Exercise objective — From the data that follows, print exactly the lines starting at the one containing "none -> green plate I12 level 1" and ending at the one containing "white slope N18:N20"; include both of them and nothing more.

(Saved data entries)
*** Begin section ***

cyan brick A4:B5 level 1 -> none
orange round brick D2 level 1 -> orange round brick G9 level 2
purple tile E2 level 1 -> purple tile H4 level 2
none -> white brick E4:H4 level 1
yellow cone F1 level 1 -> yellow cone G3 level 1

*** End section ***
*** Begin section ***

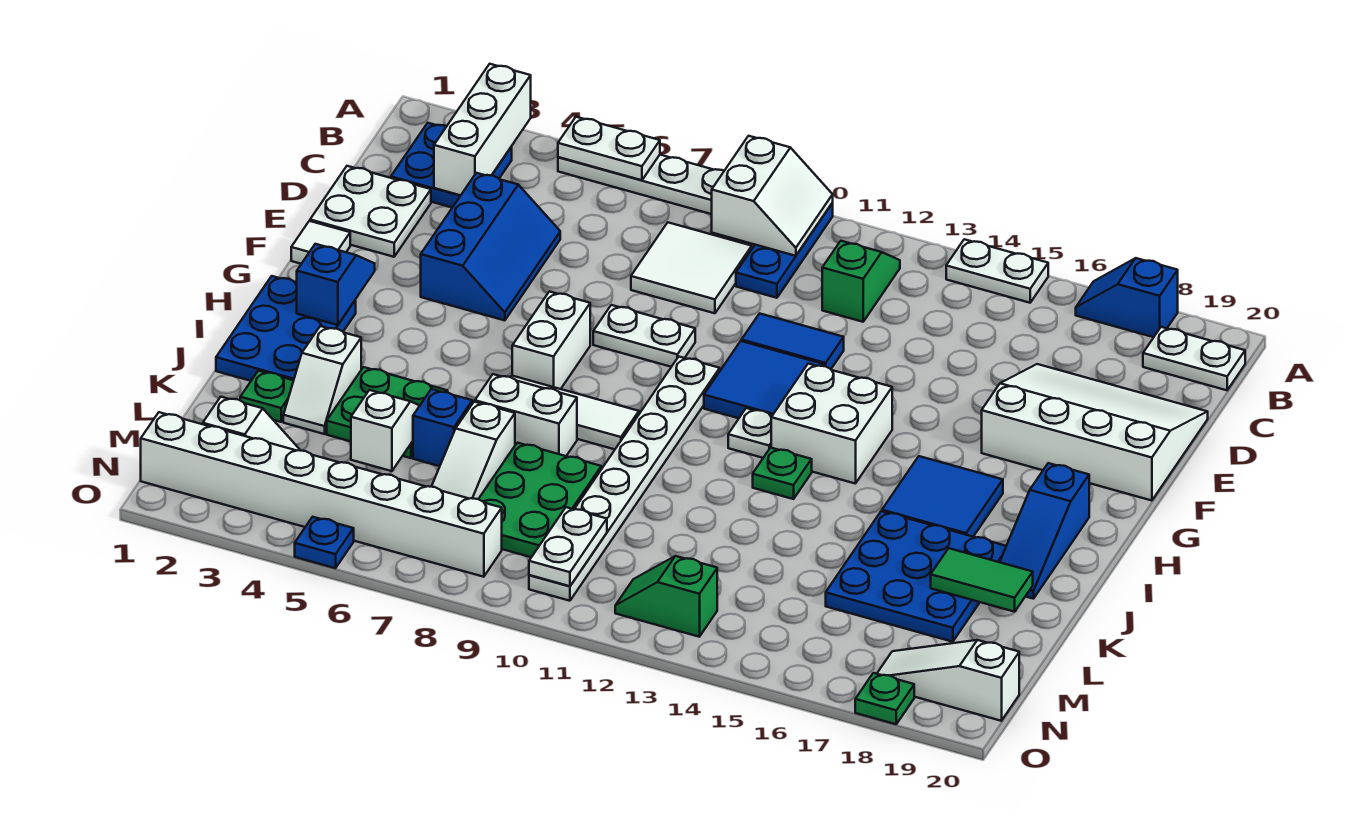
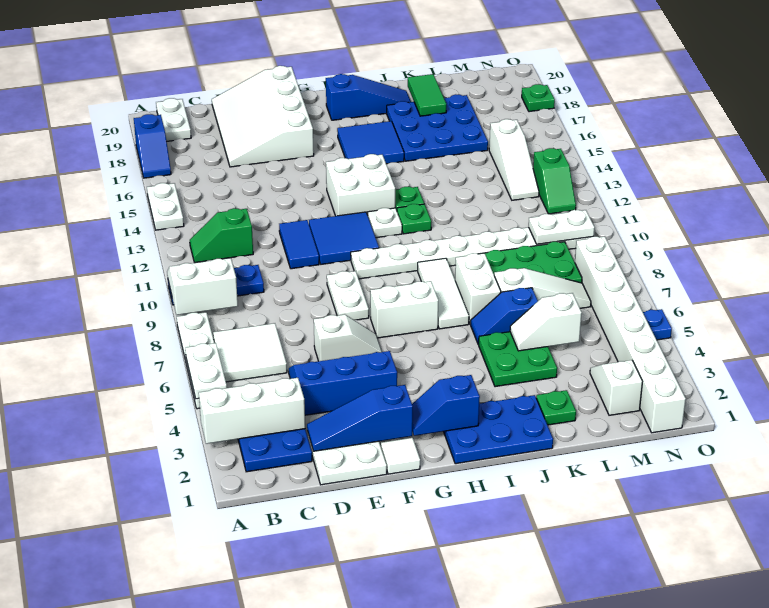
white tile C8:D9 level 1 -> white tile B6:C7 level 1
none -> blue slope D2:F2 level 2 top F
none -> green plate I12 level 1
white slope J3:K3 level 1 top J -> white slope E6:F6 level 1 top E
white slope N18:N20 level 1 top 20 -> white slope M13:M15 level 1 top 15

*** End section ***

Output for this task —
none -> green plate I12 level 1
white slope J3:K3 level 1 top J -> white slope E6:F6 level 1 top E
white slope N18:N20 level 1 top 20 -> white slope M13:M15 level 1 top 15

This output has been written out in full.